§ Action item
All pictures must be dropped, while the entries are given again word for word.

Object transformation records
★ ★ ★
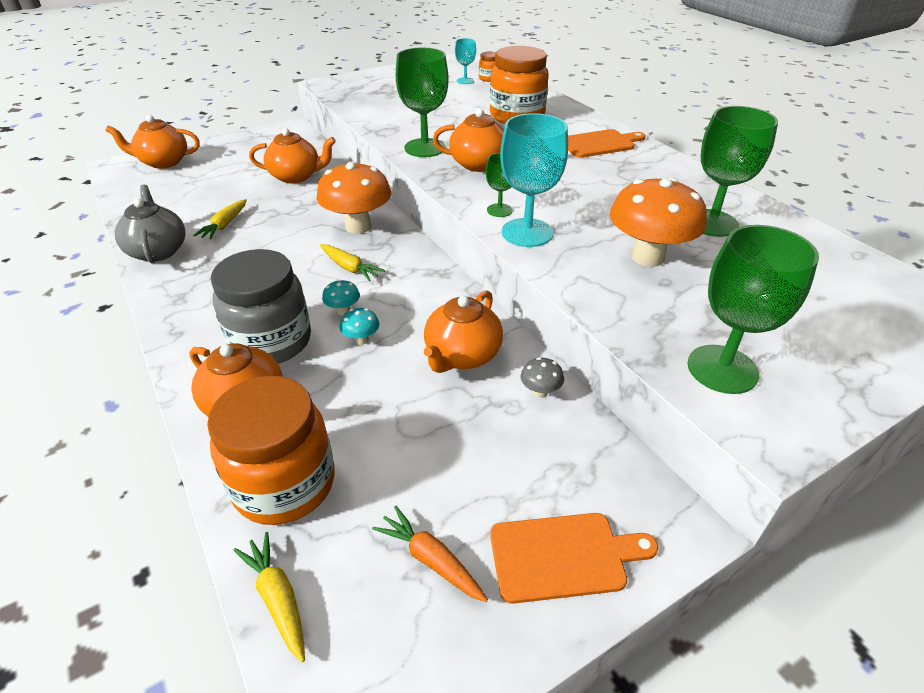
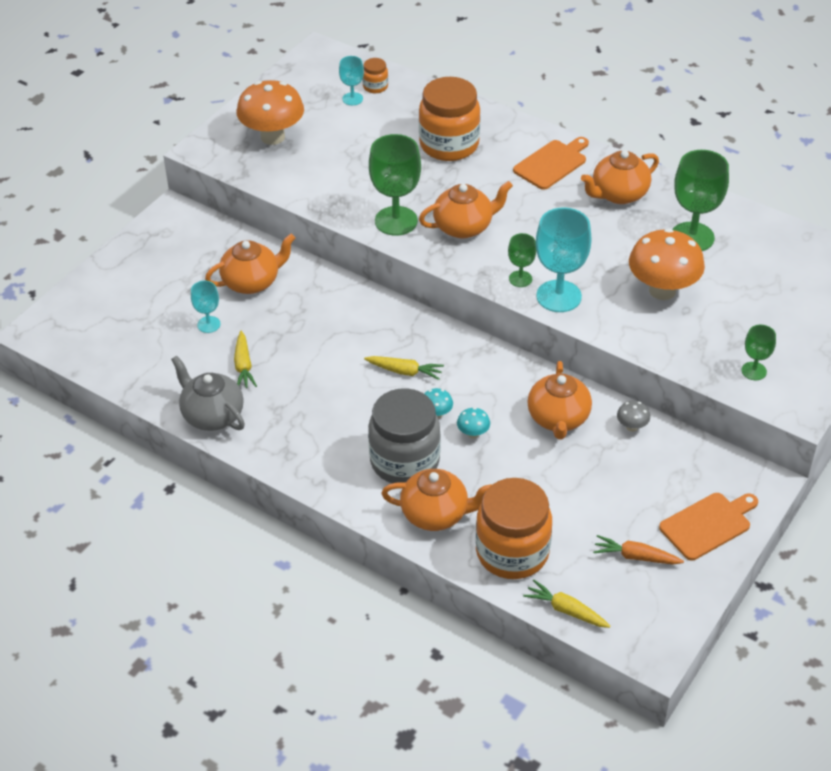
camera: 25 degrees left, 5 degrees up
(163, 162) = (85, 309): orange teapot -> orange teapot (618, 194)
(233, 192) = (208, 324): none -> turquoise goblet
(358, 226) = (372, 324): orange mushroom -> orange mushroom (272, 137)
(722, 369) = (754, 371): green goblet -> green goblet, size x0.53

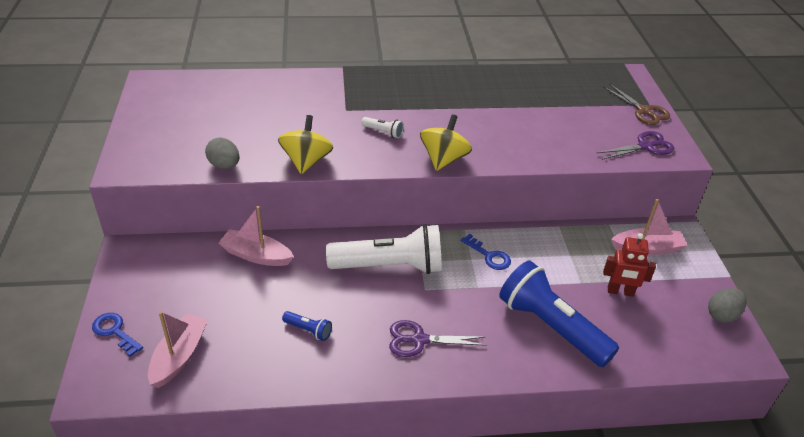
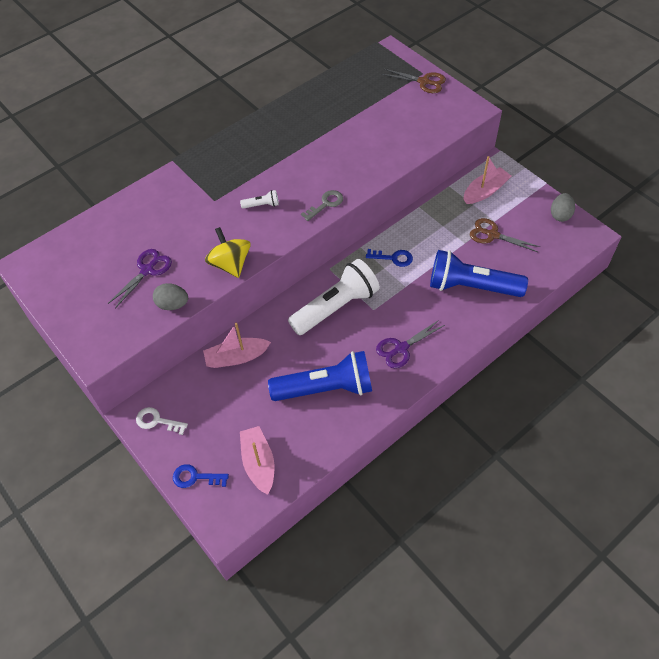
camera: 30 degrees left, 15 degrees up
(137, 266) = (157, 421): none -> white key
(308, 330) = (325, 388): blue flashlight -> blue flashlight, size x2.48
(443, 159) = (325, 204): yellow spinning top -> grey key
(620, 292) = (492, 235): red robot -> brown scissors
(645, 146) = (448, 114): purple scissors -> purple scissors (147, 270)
★ ★ ★
§ Written reply
camera: 25 degrees left, 5 degrees up
(163, 162) = (85, 309): orange teapot -> orange teapot (618, 194)
(233, 192) = (208, 324): none -> turquoise goblet
(358, 226) = (372, 324): orange mushroom -> orange mushroom (272, 137)
(722, 369) = (754, 371): green goblet -> green goblet, size x0.53

camera: 30 degrees left, 15 degrees up
(137, 266) = (157, 421): none -> white key
(308, 330) = (325, 388): blue flashlight -> blue flashlight, size x2.48
(443, 159) = (325, 204): yellow spinning top -> grey key
(620, 292) = (492, 235): red robot -> brown scissors
(645, 146) = (448, 114): purple scissors -> purple scissors (147, 270)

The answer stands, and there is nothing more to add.